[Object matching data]
== Segment start ==

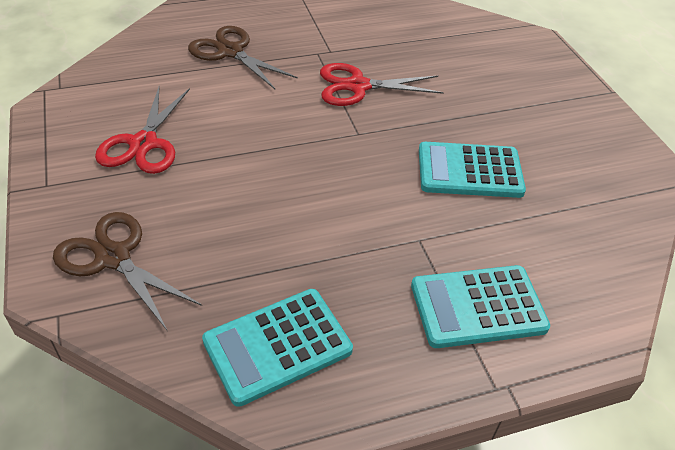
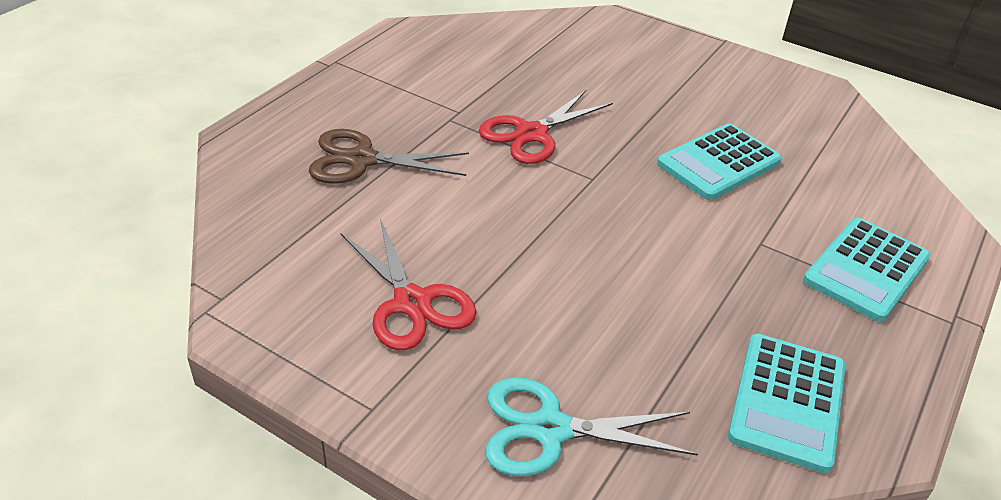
camera: 40 degrees left, 5 degrees down
(113, 257) = (550, 429): brown scissors -> turquoise scissors

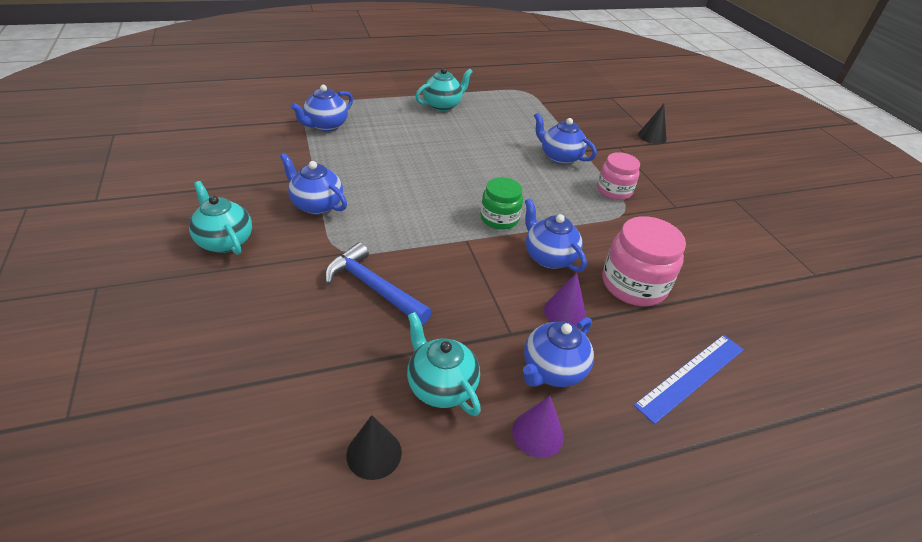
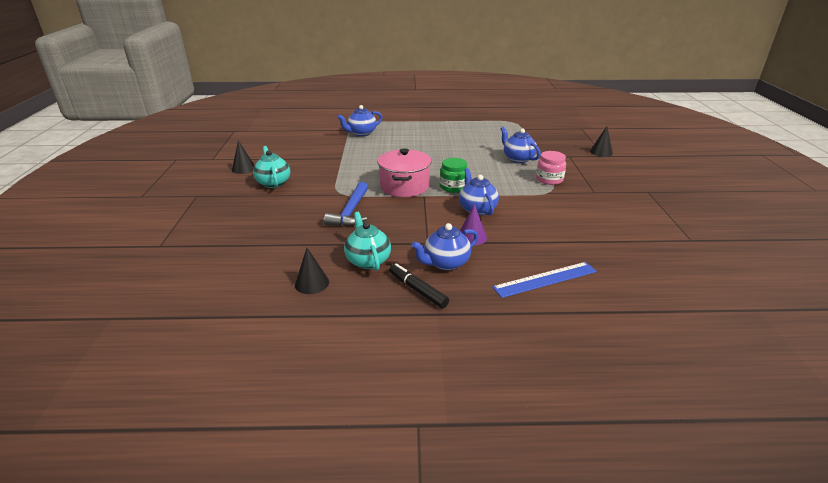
camera: 20 degrees right, 10 degrees down
(161, 215) = (243, 168): none -> black cone
(316, 205) = (335, 171): blue teapot -> none
(373, 287) = (350, 212): blue hammer -> blue hammer turned 135 degrees counterclockwise
(432, 225) = (404, 186): none -> pink pot
(443, 105) = (447, 127): turquoise teapot -> none
(537, 433) = (417, 290): purple cone -> black marker
(633, 285) = (532, 229): pink jar -> none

== Segment end ==

**EXERCISE:** Transcribe nothing except the lines from the one with "(432, 225) = (404, 186): none -> pink pot" through the end of the data above, each exactly as it appears.

**EXERCISE ANSWER:**
(432, 225) = (404, 186): none -> pink pot
(443, 105) = (447, 127): turquoise teapot -> none
(537, 433) = (417, 290): purple cone -> black marker
(633, 285) = (532, 229): pink jar -> none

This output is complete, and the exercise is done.